Records from a dataset

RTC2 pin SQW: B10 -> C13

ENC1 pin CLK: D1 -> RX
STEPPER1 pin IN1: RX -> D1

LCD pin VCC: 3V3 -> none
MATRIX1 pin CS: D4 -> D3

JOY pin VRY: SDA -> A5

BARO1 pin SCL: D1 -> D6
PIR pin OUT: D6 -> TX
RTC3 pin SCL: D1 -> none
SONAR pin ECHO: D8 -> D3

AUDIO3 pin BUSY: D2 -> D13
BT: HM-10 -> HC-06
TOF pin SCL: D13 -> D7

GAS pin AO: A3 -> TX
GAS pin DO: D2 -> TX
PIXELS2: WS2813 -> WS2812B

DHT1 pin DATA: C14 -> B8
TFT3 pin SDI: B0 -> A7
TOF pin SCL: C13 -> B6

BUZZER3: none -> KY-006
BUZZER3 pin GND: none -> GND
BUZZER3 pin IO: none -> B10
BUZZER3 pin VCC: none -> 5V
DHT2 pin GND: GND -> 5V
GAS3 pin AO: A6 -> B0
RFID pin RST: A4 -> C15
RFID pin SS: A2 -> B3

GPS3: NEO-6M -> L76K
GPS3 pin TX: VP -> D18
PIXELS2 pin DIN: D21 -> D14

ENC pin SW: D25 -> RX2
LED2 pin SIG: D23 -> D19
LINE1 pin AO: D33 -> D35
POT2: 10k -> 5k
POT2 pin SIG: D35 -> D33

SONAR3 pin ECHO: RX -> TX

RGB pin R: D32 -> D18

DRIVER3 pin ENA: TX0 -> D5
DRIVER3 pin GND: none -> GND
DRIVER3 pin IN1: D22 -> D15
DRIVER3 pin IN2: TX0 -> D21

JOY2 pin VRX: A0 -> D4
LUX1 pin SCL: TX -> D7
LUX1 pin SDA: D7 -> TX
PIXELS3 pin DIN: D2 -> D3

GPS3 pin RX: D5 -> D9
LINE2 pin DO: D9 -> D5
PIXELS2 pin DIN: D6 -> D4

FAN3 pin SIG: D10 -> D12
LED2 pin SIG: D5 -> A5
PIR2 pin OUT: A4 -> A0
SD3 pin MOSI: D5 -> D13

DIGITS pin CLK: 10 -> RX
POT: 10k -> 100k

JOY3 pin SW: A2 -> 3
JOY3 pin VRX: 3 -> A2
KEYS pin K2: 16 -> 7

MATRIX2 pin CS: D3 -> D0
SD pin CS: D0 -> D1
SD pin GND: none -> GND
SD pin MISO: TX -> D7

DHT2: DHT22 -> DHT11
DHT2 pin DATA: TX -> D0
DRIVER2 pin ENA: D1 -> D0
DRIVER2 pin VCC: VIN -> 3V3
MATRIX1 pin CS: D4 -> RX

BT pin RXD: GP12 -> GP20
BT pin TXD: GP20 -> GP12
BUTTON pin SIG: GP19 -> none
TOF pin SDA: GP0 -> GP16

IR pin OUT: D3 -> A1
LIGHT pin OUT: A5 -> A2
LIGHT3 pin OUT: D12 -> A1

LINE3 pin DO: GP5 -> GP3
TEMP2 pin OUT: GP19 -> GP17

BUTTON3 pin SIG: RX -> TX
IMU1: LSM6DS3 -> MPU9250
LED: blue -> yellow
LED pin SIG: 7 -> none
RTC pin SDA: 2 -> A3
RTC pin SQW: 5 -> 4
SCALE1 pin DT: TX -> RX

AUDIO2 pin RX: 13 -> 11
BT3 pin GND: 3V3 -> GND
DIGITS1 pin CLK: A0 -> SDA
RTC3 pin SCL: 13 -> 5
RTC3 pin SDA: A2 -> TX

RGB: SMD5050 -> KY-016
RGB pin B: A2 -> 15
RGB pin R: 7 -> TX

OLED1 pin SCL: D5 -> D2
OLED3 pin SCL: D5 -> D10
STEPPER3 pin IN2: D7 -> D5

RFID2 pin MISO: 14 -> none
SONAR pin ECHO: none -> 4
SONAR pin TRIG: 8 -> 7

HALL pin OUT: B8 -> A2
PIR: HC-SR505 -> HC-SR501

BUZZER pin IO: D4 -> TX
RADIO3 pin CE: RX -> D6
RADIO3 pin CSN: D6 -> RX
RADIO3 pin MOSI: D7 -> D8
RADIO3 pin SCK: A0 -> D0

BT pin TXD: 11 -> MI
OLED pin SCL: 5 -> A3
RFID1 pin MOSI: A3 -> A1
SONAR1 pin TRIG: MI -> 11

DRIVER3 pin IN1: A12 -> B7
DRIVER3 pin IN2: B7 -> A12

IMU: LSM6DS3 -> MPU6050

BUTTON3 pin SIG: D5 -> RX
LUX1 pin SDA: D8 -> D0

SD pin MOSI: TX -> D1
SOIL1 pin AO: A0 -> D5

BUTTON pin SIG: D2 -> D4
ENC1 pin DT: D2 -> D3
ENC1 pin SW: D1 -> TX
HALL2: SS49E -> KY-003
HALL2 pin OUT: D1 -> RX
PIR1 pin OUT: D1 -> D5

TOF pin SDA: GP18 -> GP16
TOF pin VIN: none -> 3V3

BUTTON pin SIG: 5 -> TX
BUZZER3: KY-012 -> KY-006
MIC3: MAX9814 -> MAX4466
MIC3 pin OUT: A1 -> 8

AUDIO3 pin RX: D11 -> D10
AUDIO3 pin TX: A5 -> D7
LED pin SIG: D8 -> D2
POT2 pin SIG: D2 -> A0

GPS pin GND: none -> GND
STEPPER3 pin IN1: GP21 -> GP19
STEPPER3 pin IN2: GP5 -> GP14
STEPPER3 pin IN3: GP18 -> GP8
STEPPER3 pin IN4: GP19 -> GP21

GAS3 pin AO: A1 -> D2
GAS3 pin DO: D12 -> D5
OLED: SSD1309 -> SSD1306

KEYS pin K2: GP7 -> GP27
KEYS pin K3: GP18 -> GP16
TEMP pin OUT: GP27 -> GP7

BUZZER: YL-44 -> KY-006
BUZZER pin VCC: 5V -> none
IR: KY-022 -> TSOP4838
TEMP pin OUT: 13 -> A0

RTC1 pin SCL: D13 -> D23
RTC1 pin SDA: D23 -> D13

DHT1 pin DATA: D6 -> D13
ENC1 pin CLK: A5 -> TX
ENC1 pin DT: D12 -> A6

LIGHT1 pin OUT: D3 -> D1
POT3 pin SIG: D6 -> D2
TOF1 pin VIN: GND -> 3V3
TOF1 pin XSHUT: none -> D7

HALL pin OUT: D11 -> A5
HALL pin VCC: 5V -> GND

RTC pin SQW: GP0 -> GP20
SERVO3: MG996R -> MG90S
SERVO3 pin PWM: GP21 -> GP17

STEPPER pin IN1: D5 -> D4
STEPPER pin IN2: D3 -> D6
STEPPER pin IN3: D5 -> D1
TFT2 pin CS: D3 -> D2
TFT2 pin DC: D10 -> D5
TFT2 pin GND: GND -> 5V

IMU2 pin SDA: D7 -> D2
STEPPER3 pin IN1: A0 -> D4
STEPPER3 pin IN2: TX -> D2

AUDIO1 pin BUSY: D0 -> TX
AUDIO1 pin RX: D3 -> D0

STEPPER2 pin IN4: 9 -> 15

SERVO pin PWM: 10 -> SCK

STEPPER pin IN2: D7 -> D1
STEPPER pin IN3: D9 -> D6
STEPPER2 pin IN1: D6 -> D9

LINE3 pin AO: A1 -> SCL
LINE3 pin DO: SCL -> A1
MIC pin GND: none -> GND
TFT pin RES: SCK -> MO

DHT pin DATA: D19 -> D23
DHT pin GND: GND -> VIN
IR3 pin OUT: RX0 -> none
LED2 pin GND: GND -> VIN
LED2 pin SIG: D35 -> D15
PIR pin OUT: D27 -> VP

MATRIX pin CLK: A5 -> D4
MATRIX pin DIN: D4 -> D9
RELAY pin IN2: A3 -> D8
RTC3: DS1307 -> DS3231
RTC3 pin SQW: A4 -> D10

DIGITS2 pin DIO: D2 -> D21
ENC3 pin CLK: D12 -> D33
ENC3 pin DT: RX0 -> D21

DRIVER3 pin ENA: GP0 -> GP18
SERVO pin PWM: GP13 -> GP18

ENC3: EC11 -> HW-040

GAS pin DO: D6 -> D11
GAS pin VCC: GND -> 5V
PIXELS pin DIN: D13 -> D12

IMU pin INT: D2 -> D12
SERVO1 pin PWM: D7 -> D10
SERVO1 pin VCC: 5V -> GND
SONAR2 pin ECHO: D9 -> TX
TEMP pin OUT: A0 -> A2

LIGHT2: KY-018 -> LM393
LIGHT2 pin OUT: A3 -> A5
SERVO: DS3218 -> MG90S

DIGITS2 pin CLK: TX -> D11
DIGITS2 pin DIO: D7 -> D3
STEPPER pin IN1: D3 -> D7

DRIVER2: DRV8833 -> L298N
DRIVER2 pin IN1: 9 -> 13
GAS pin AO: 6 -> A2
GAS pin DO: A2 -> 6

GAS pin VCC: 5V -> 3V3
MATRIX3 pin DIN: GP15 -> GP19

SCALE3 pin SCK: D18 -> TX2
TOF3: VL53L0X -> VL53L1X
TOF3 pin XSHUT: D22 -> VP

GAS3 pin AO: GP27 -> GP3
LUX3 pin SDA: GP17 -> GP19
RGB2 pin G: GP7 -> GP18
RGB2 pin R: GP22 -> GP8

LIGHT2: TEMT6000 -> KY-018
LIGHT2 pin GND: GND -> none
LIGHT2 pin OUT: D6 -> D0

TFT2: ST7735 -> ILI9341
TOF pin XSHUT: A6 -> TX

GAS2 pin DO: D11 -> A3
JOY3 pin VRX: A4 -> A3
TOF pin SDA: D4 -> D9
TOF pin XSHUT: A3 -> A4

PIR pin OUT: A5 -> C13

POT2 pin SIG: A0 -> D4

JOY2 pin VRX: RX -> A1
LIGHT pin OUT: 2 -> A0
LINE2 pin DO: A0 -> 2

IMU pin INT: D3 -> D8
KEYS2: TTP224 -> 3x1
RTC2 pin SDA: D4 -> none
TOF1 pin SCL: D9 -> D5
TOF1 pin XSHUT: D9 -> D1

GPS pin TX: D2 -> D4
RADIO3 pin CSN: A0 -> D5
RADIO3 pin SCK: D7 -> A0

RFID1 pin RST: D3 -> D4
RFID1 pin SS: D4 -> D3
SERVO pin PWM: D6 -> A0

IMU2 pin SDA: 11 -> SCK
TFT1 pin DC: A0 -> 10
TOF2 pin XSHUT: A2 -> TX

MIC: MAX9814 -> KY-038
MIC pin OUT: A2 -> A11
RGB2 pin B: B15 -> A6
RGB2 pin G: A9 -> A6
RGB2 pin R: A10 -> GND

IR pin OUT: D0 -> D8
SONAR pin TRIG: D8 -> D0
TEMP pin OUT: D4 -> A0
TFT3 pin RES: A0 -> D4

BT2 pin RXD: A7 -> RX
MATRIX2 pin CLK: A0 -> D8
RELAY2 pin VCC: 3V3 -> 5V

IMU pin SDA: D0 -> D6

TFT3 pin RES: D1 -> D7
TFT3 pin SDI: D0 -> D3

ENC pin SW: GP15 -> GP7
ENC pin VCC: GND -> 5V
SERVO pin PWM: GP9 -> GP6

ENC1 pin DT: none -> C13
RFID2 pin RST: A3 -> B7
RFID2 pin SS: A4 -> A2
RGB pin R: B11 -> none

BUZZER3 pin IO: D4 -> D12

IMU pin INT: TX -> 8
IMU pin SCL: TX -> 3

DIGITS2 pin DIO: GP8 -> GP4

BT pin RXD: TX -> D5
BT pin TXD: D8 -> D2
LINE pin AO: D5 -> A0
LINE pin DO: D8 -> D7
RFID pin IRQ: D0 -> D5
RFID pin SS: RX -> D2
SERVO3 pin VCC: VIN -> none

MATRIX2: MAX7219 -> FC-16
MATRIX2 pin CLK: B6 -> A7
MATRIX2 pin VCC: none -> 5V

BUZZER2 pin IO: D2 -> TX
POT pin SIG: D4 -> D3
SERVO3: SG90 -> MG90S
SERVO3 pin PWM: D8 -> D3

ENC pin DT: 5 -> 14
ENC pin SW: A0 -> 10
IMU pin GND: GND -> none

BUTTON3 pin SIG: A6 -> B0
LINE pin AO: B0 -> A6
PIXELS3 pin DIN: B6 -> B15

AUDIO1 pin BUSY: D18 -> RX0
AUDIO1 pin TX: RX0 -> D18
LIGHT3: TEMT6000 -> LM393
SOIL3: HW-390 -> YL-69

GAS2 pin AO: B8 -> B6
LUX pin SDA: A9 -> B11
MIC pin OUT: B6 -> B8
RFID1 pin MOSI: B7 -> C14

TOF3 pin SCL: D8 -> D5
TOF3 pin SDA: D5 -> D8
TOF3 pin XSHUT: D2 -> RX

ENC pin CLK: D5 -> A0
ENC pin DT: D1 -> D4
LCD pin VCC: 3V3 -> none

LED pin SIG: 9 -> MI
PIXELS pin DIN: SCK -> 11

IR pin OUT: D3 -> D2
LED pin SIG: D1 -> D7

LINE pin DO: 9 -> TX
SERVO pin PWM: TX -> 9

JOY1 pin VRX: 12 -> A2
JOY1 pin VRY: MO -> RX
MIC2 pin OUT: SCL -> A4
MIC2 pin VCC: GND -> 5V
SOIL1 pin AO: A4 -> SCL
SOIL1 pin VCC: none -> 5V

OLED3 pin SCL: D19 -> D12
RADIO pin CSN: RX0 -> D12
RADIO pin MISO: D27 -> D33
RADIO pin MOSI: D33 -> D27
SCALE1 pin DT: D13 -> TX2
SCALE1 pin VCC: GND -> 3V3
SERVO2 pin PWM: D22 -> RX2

THE TASK.
Find the string "XSHUT" in the entries above. Copy each line where it occurs.

YOUR SOLUTION.
TOF1 pin XSHUT: none -> D7
TOF3 pin XSHUT: D22 -> VP
TOF pin XSHUT: A6 -> TX
TOF pin XSHUT: A3 -> A4
TOF1 pin XSHUT: D9 -> D1
TOF2 pin XSHUT: A2 -> TX
TOF3 pin XSHUT: D2 -> RX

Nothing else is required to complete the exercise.